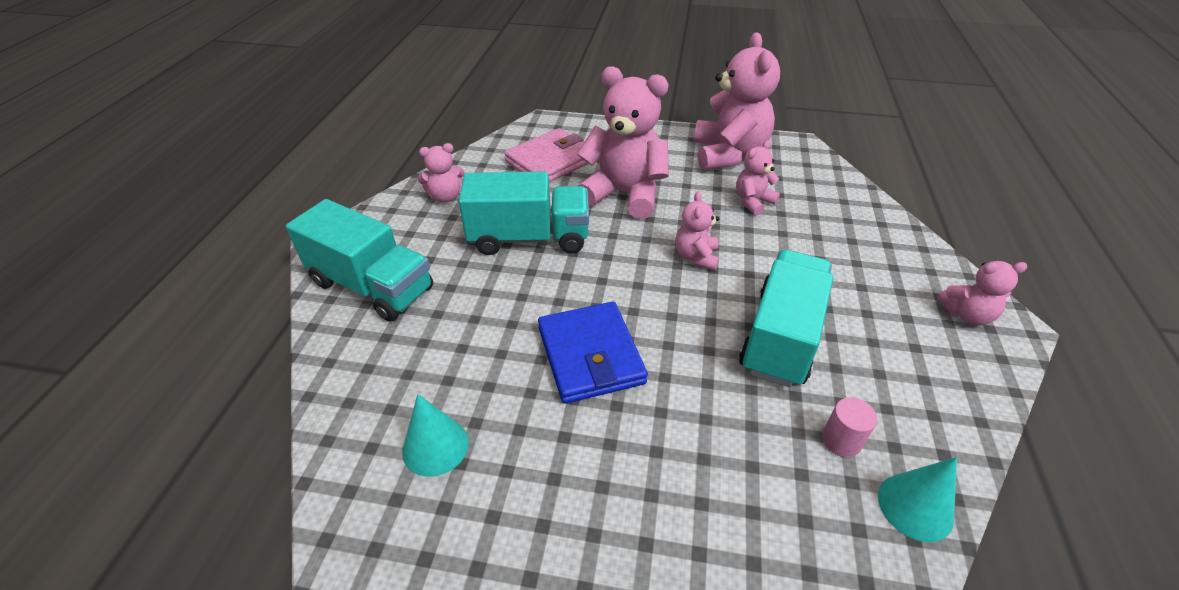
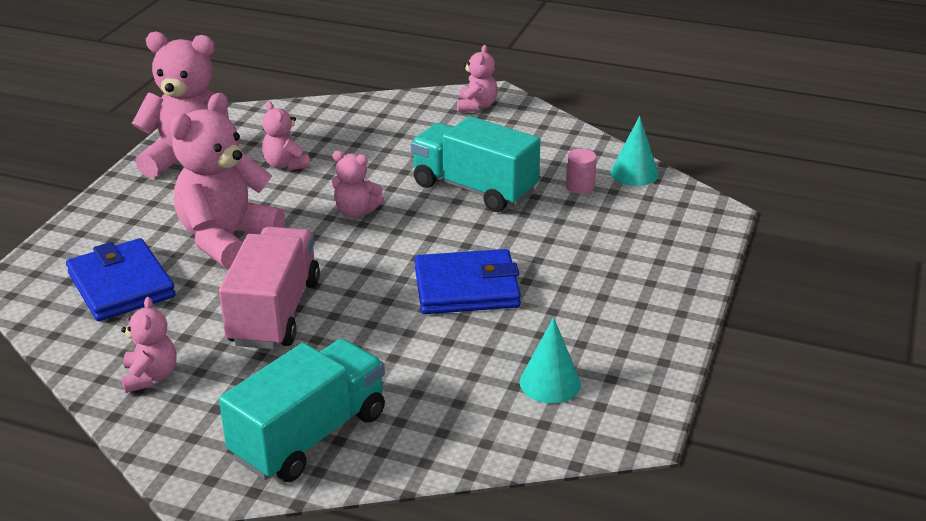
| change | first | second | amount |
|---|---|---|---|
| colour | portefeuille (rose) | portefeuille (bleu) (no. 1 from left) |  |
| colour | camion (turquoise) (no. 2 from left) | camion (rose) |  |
· · · · ·
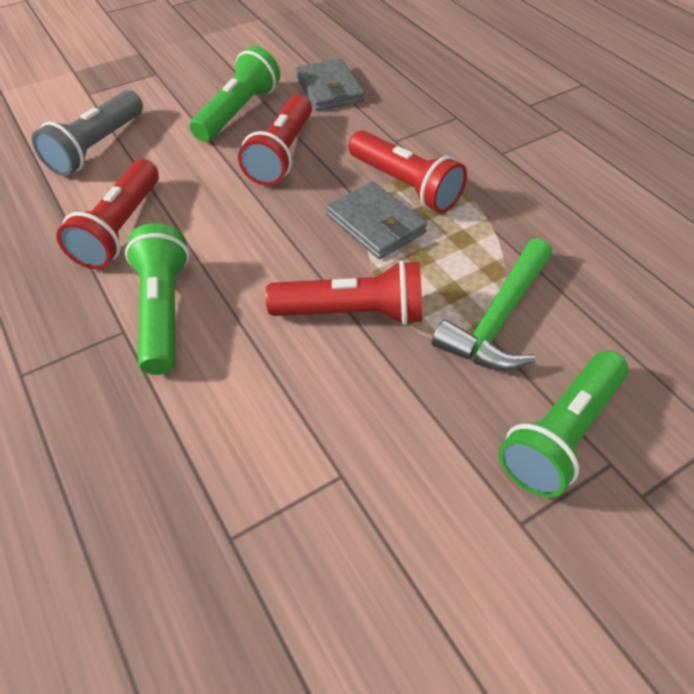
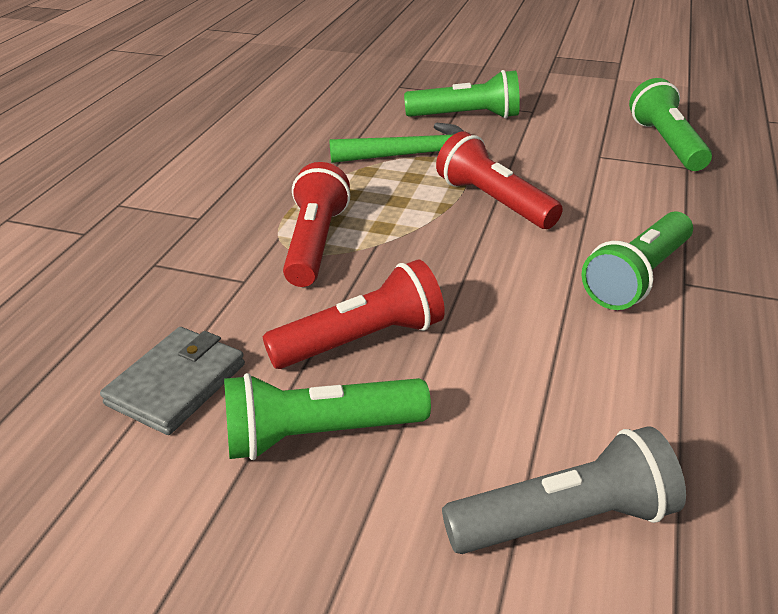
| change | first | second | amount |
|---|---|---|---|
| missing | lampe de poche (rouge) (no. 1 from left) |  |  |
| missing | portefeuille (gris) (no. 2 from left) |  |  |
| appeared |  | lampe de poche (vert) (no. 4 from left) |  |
· · · · ·
§ **Assignment**:
In the entries above, find each line with "rose" and copy it.

§ **Answer area**:
| colour | portefeuille (rose) | portefeuille (bleu) (no. 1 from left) |  |
| colour | camion (turquoise) (no. 2 from left) | camion (rose) |  |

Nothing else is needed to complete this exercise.